### Description of the task:
In the records that follow, count the lines where the string "flower" appears, and give the count with nothing added.

### Data section:
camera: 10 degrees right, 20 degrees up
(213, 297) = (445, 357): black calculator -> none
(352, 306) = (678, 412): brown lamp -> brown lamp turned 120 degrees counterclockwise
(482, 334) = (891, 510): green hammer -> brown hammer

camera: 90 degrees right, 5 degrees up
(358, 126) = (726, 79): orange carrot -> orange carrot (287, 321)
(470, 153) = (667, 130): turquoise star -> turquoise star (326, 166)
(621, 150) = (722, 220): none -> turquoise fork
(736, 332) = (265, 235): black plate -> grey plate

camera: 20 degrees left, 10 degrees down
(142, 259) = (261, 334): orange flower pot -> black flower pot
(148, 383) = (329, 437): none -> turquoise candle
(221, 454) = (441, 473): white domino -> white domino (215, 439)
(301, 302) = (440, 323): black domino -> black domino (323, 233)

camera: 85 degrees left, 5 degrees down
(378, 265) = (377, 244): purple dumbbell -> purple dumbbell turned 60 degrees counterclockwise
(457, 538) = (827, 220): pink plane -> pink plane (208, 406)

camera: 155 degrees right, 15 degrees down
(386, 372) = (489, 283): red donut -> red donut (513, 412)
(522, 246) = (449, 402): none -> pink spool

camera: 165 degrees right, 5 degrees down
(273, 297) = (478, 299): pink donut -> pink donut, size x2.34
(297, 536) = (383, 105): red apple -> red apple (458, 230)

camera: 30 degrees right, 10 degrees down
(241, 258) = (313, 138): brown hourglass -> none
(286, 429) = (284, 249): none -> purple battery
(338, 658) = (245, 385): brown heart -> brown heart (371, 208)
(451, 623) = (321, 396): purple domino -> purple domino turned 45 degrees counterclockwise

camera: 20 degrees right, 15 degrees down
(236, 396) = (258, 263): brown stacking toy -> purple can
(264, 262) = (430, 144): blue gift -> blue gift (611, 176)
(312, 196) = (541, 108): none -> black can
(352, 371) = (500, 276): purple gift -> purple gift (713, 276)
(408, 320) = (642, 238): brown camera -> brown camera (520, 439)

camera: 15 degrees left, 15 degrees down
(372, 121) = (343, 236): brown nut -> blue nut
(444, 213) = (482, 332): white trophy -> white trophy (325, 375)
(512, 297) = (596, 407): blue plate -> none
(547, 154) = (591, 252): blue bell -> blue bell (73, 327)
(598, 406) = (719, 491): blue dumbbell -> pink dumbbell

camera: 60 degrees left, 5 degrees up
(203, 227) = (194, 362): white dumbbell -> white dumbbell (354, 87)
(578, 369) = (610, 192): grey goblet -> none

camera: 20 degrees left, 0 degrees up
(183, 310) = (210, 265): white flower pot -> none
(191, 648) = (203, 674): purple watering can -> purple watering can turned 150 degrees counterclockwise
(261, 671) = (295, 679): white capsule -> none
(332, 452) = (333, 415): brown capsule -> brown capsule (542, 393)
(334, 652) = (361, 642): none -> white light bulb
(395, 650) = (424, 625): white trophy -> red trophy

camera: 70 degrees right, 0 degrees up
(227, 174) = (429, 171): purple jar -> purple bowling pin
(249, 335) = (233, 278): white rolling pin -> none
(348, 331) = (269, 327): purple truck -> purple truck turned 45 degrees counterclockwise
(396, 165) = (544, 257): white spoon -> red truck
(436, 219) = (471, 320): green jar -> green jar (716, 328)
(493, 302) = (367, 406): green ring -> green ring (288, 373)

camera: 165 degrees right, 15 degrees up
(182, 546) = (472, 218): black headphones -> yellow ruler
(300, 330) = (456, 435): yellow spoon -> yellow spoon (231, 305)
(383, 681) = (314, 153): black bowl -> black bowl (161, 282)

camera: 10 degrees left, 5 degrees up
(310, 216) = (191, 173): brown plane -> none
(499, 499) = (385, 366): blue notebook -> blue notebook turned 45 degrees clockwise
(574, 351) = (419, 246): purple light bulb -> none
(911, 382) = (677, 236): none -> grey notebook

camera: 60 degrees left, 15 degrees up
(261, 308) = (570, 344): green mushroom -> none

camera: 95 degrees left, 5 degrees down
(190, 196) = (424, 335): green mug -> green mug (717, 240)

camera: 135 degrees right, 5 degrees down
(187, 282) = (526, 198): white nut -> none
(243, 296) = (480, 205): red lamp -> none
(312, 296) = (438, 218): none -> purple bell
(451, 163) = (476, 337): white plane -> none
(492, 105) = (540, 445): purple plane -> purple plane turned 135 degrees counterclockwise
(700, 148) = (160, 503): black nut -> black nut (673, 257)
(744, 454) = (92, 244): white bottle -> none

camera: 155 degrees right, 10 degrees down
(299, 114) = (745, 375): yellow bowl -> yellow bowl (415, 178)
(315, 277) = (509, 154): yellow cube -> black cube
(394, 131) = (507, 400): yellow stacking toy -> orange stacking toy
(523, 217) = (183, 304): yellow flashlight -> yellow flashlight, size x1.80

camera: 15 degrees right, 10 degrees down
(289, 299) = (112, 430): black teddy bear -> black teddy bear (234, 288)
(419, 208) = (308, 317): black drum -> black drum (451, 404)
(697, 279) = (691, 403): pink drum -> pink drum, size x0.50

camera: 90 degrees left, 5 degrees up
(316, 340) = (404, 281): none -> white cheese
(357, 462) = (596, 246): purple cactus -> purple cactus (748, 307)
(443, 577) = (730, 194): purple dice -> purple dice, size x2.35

### Exercise output:
2